(Assignment):
Ignoring pictures, transcribe exactly the lines between the one containing "STEPPER3 pin IN1: A2 -> D12" and the end of the material, both included.

[Recorded data Boundary: Start]

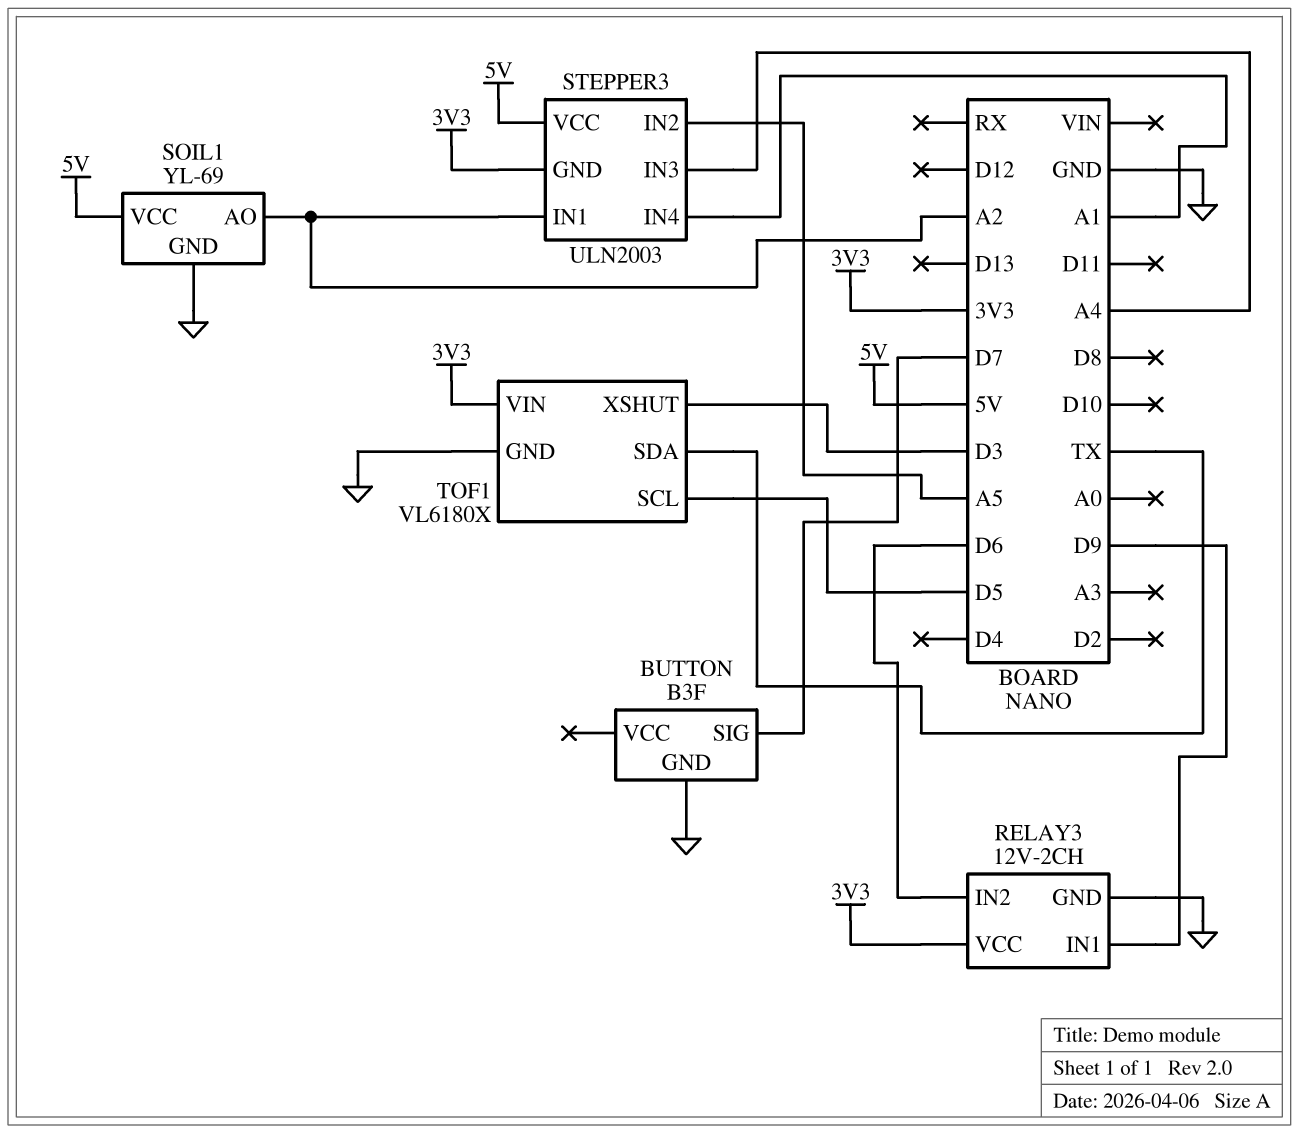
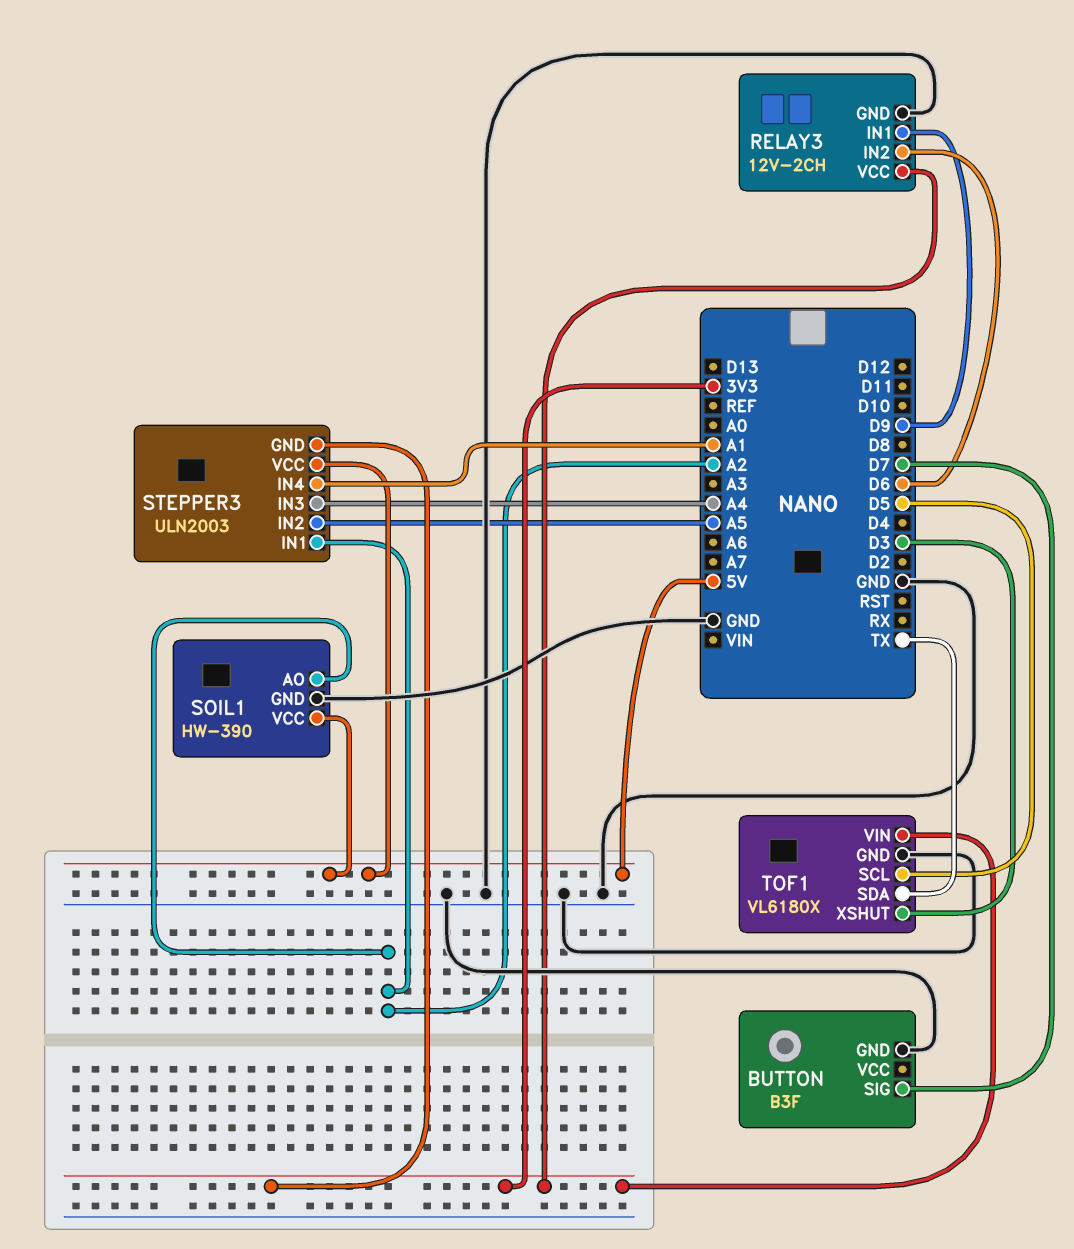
SOIL1: YL-69 -> HW-390

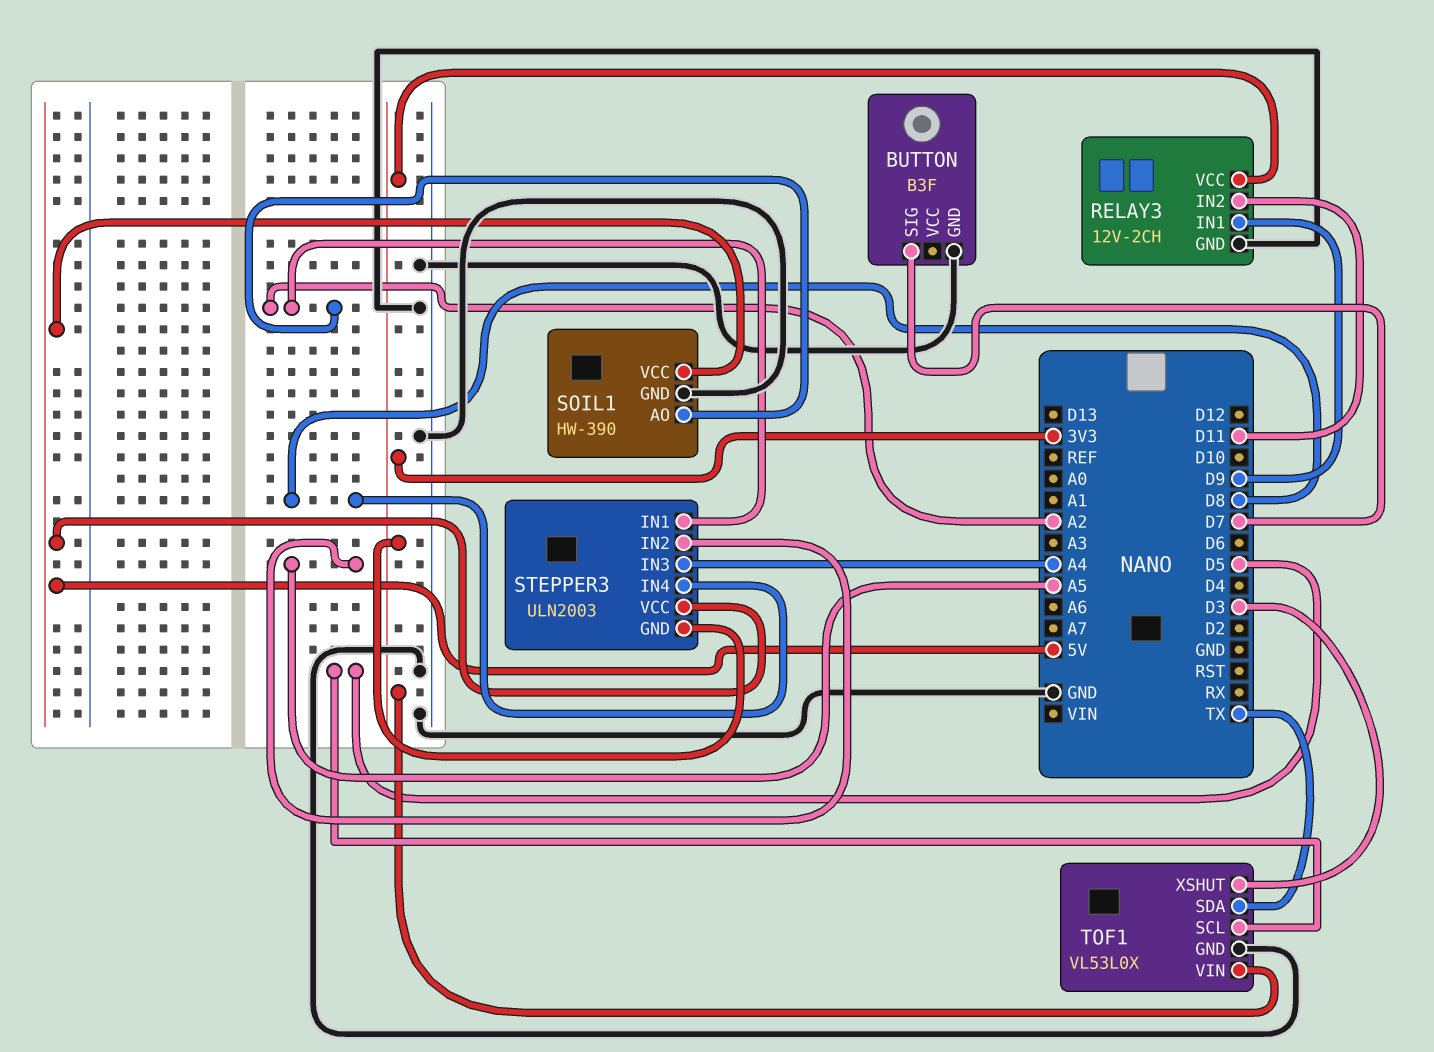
RELAY3 pin IN2: D6 -> D11
STEPPER3 pin IN4: A1 -> D8
TOF1: VL6180X -> VL53L0X

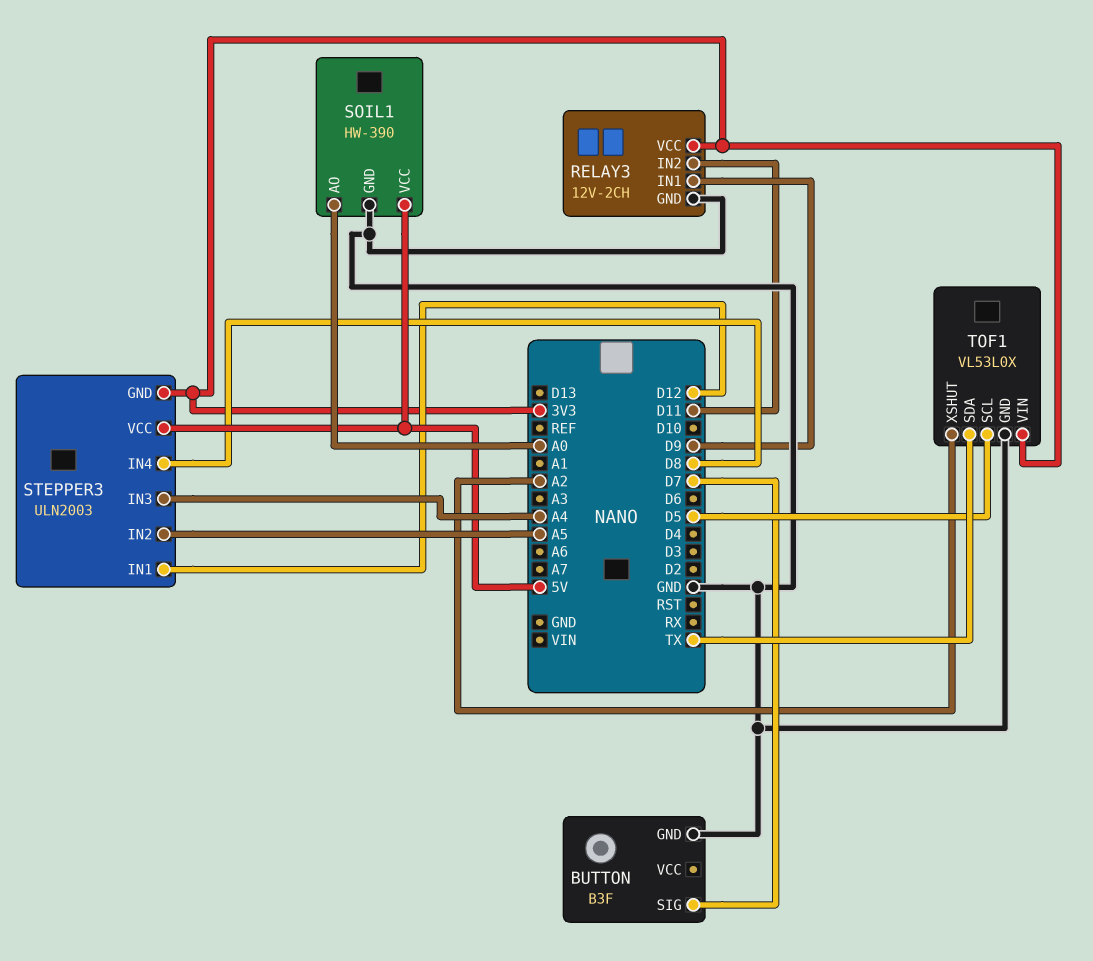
SOIL1 pin AO: A2 -> A0
STEPPER3 pin IN1: A2 -> D12
TOF1 pin XSHUT: D3 -> A2

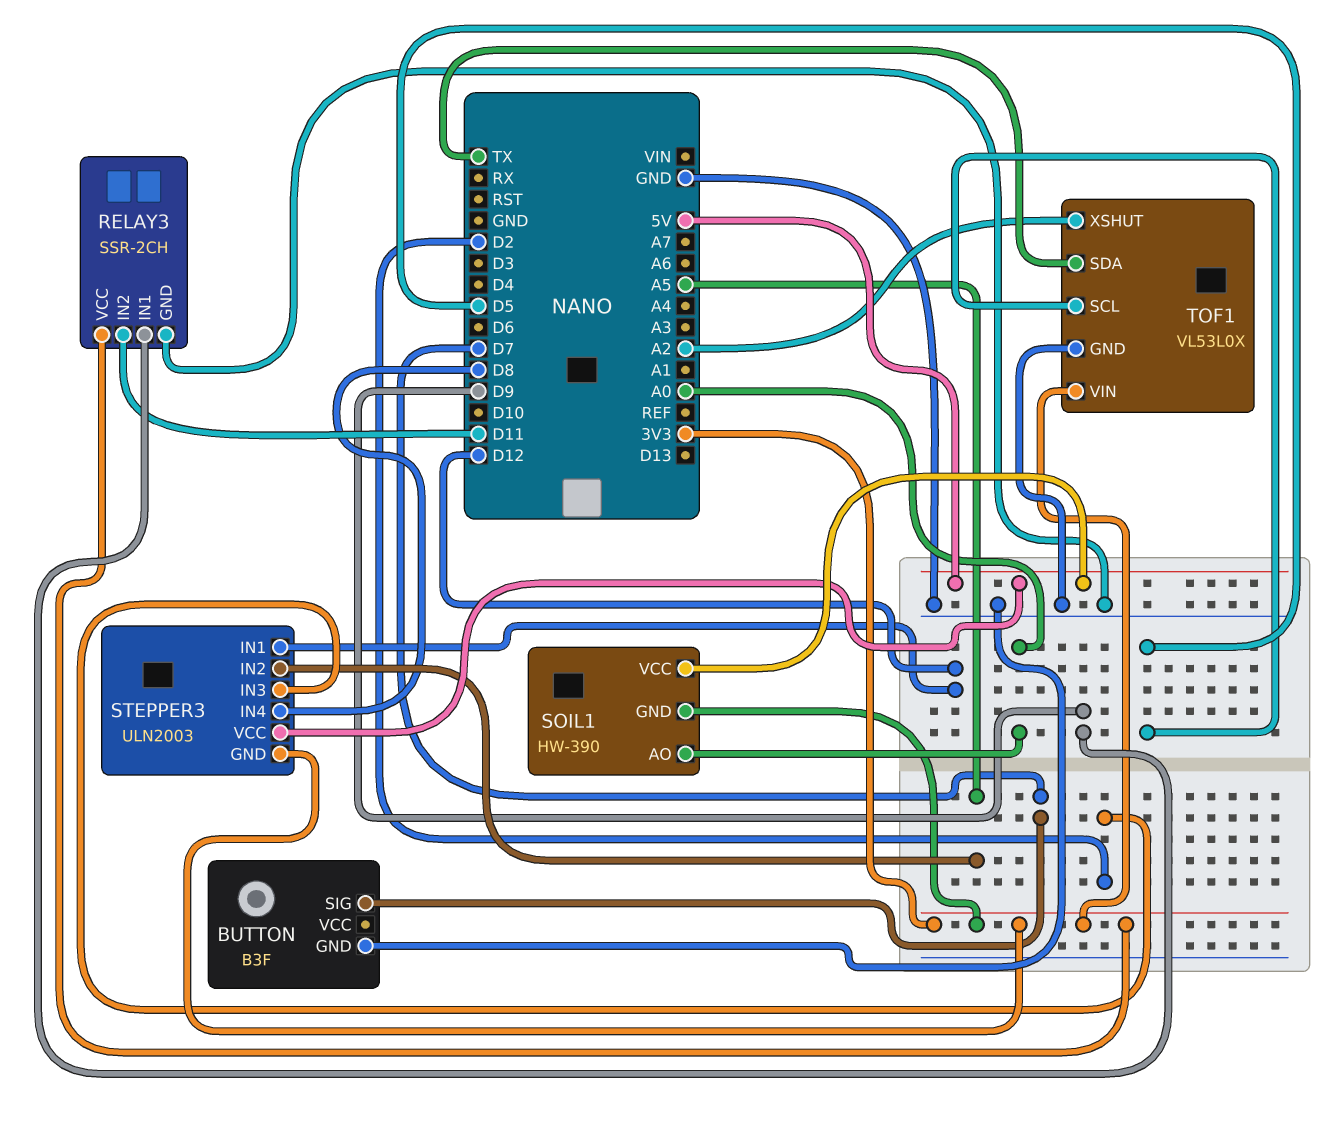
RELAY3: 12V-2CH -> SSR-2CH
SOIL1 pin GND: GND -> 3V3
STEPPER3 pin IN3: A4 -> D2

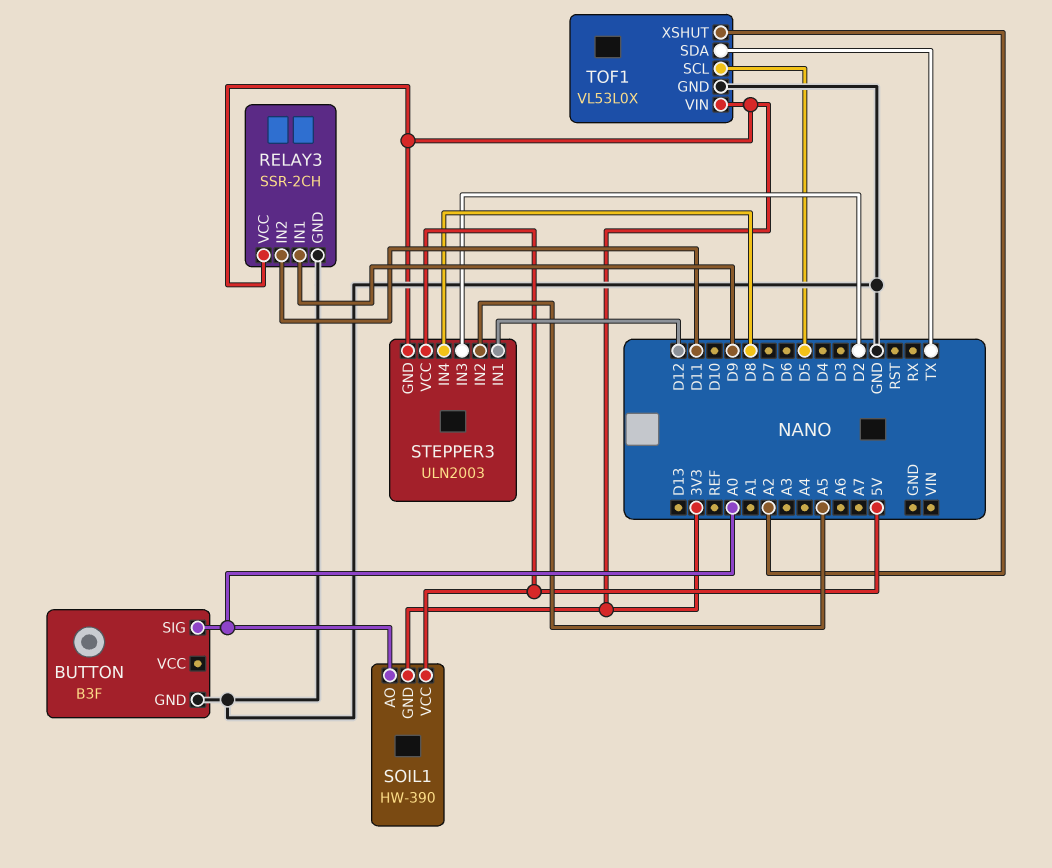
BUTTON pin SIG: D7 -> A0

[Recorded data Boundary: End]

(Result of the exercise):
STEPPER3 pin IN1: A2 -> D12
TOF1 pin XSHUT: D3 -> A2

RELAY3: 12V-2CH -> SSR-2CH
SOIL1 pin GND: GND -> 3V3
STEPPER3 pin IN3: A4 -> D2

BUTTON pin SIG: D7 -> A0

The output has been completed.